*** Block opens ***

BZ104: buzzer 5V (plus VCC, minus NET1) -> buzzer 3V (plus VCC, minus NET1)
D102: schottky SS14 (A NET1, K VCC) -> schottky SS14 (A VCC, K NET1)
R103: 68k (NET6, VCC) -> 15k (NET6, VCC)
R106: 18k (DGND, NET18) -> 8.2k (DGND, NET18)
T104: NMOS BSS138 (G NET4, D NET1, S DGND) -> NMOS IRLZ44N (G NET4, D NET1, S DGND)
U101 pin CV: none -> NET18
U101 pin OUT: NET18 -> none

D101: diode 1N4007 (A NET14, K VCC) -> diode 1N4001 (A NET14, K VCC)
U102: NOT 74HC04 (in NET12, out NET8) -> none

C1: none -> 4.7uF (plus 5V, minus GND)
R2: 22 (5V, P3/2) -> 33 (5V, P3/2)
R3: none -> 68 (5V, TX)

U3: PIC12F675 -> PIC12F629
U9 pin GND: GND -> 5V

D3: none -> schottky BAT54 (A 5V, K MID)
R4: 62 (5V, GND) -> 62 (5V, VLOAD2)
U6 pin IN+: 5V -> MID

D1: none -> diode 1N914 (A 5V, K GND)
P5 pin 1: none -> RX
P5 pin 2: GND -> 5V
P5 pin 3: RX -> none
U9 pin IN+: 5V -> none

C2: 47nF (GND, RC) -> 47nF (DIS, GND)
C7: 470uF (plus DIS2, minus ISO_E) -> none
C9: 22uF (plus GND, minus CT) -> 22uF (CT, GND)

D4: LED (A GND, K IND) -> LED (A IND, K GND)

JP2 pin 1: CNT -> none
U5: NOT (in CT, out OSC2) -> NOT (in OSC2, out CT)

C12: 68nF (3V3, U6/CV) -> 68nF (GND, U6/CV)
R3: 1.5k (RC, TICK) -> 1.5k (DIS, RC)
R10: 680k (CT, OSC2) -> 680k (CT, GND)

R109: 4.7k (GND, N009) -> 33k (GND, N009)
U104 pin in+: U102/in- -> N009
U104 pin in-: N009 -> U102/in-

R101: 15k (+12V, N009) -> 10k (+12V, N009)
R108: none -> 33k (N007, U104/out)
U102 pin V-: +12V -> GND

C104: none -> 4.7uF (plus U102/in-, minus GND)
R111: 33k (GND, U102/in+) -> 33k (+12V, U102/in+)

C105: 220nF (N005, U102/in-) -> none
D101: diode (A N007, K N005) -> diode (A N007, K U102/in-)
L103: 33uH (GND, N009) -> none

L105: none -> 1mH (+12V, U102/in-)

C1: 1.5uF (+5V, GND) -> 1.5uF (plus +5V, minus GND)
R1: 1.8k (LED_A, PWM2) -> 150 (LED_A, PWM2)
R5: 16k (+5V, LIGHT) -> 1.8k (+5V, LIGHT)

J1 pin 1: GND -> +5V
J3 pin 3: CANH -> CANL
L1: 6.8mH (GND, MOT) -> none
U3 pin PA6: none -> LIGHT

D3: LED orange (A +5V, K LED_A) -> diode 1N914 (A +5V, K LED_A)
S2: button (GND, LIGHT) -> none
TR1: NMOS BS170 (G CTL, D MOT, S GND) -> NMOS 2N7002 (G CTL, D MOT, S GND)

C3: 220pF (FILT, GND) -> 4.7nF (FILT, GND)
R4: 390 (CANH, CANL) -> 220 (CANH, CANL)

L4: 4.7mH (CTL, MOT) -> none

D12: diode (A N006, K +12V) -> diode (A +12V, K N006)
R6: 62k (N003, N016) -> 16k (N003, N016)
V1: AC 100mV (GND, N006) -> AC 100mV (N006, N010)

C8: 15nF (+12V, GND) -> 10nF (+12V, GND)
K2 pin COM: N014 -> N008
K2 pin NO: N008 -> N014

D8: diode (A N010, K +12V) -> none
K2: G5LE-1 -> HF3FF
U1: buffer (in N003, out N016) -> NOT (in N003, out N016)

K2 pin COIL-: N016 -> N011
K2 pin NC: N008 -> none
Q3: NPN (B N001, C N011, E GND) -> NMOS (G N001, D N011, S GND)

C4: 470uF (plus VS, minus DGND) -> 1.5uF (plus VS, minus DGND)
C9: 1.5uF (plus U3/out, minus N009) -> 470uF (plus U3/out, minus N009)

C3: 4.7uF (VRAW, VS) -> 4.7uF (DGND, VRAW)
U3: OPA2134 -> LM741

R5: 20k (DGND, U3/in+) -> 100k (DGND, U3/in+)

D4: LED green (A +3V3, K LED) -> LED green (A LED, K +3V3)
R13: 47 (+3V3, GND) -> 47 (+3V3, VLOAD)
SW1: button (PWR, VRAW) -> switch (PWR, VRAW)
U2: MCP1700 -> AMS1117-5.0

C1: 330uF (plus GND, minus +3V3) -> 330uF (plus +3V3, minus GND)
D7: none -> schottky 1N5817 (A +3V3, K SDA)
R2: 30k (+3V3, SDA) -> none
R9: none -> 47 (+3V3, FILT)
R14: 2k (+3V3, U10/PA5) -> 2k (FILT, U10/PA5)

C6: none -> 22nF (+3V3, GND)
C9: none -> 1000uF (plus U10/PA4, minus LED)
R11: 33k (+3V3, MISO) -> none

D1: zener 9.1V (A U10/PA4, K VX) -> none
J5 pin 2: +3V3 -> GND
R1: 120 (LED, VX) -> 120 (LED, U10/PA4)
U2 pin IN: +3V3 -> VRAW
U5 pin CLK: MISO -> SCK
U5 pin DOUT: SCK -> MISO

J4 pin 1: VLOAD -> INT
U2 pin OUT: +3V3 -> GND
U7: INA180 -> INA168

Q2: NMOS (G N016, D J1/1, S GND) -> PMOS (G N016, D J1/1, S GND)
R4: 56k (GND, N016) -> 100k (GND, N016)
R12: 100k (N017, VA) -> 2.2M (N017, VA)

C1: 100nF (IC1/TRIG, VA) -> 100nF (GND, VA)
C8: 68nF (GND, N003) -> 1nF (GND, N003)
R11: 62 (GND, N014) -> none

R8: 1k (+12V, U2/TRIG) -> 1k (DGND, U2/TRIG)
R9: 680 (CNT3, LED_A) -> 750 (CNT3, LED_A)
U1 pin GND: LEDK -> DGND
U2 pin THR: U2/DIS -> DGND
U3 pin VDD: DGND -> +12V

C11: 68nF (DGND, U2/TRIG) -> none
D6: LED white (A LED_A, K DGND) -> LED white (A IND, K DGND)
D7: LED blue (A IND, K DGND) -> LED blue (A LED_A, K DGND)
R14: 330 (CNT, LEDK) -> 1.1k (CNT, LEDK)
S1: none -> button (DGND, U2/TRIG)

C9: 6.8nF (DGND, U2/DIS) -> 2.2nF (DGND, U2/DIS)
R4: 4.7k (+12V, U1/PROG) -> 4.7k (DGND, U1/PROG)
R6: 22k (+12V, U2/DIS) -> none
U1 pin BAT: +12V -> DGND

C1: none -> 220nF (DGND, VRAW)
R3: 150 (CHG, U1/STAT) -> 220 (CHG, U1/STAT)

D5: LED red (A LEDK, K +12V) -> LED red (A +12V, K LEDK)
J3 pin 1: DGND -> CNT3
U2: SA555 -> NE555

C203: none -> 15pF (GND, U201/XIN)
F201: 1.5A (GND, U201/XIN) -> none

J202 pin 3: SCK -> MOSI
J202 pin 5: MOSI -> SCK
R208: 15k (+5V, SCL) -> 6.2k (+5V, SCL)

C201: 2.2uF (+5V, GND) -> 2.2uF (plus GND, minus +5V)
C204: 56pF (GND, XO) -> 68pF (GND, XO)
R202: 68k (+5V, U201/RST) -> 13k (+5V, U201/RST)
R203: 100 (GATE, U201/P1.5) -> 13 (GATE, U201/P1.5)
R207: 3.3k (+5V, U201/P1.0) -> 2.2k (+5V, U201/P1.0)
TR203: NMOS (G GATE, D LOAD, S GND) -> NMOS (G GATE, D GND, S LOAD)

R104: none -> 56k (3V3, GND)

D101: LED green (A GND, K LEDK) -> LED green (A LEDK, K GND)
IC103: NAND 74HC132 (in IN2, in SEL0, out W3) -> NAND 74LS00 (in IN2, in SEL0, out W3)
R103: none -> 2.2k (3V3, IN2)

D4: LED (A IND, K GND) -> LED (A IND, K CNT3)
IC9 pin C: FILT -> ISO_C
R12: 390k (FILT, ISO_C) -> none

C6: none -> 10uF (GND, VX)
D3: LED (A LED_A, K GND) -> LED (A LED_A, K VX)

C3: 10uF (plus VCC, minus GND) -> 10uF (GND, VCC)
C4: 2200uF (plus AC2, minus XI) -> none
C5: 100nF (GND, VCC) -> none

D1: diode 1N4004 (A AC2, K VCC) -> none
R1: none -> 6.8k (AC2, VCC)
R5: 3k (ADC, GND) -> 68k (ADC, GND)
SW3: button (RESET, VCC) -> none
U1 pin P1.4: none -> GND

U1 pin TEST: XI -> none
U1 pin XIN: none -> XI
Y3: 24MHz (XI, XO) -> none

*** Block closes ***

ASSIGNED TASK - Where the line holding "R4: 390 (CANH, CANL) -> 220 (CANH, CANL)" appears in the listing above, start reproducing exactly, and end with the line holding "R9: none -> 47 (+3V3, FILT)".

EXERCISE RESPONSE -
R4: 390 (CANH, CANL) -> 220 (CANH, CANL)

L4: 4.7mH (CTL, MOT) -> none

D12: diode (A N006, K +12V) -> diode (A +12V, K N006)
R6: 62k (N003, N016) -> 16k (N003, N016)
V1: AC 100mV (GND, N006) -> AC 100mV (N006, N010)

C8: 15nF (+12V, GND) -> 10nF (+12V, GND)
K2 pin COM: N014 -> N008
K2 pin NO: N008 -> N014

D8: diode (A N010, K +12V) -> none
K2: G5LE-1 -> HF3FF
U1: buffer (in N003, out N016) -> NOT (in N003, out N016)

K2 pin COIL-: N016 -> N011
K2 pin NC: N008 -> none
Q3: NPN (B N001, C N011, E GND) -> NMOS (G N001, D N011, S GND)

C4: 470uF (plus VS, minus DGND) -> 1.5uF (plus VS, minus DGND)
C9: 1.5uF (plus U3/out, minus N009) -> 470uF (plus U3/out, minus N009)

C3: 4.7uF (VRAW, VS) -> 4.7uF (DGND, VRAW)
U3: OPA2134 -> LM741

R5: 20k (DGND, U3/in+) -> 100k (DGND, U3/in+)

D4: LED green (A +3V3, K LED) -> LED green (A LED, K +3V3)
R13: 47 (+3V3, GND) -> 47 (+3V3, VLOAD)
SW1: button (PWR, VRAW) -> switch (PWR, VRAW)
U2: MCP1700 -> AMS1117-5.0

C1: 330uF (plus GND, minus +3V3) -> 330uF (plus +3V3, minus GND)
D7: none -> schottky 1N5817 (A +3V3, K SDA)
R2: 30k (+3V3, SDA) -> none
R9: none -> 47 (+3V3, FILT)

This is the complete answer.